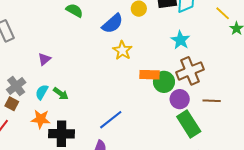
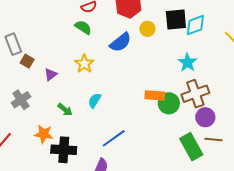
yellow star: (122, 50) -> (84, 64), moved
cyan semicircle: (42, 92) -> (95, 100), moved
purple circle: (180, 99) -> (205, 117), moved
brown line: (212, 101) -> (213, 140), moved
brown square: (12, 104) -> (27, 61), moved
-=-=-=-=-
DIRECTIONS FOR THIS TASK
Keep only the lines from the one containing "cyan semicircle: (42, 92) -> (95, 100), moved" to the end of the entries, and repeat them exactly.

ANSWER FOR THIS EXERCISE
cyan semicircle: (42, 92) -> (95, 100), moved
purple circle: (180, 99) -> (205, 117), moved
brown line: (212, 101) -> (213, 140), moved
brown square: (12, 104) -> (27, 61), moved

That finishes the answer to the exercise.